EXTRACTED INFORMATION Start Marker
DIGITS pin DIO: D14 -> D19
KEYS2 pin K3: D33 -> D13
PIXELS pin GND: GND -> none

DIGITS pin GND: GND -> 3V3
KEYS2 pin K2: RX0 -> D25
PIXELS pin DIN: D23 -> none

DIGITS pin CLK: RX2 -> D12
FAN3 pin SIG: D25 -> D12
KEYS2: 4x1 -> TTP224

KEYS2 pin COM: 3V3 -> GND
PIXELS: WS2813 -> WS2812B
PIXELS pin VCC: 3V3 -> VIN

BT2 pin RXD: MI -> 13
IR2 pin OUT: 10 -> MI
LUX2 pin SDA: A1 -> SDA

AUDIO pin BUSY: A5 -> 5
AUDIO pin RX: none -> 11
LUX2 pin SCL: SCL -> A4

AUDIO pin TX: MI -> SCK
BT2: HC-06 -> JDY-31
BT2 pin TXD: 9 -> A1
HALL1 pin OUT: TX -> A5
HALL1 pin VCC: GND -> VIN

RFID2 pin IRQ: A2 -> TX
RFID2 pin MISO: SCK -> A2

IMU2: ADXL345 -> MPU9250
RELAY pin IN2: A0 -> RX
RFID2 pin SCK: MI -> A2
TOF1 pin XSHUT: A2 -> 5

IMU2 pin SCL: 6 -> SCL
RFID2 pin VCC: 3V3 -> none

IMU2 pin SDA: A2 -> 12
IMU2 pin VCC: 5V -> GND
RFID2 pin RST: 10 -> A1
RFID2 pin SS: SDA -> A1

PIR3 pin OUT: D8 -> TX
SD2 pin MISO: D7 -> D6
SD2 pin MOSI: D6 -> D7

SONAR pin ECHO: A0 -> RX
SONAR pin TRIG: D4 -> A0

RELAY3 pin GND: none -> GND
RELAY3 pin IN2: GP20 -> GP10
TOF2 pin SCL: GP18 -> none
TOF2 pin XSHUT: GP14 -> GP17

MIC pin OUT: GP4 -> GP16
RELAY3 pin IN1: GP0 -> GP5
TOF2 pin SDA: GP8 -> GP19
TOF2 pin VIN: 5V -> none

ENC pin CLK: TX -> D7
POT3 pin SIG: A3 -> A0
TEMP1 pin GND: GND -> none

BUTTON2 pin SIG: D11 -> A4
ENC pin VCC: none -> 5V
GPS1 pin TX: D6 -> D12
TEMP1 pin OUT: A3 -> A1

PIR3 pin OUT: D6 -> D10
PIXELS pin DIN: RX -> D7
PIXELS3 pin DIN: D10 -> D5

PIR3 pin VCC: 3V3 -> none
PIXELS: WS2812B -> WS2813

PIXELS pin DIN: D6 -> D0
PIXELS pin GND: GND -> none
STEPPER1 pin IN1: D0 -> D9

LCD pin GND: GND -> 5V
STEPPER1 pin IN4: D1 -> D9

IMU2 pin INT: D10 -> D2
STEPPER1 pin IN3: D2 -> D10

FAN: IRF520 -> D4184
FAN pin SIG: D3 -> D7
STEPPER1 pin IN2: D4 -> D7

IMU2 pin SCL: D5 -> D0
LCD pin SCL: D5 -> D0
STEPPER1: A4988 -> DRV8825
EXTRACTED INFORMATION End Marker
* WORK TASK *
Transcribe exactly, and only, the lines that extend from the one containing "STEPPER1 pin IN2: D4 -> D7" to the end of the records above, inclusive of both.

* TASK OUTPUT *
STEPPER1 pin IN2: D4 -> D7

IMU2 pin SCL: D5 -> D0
LCD pin SCL: D5 -> D0
STEPPER1: A4988 -> DRV8825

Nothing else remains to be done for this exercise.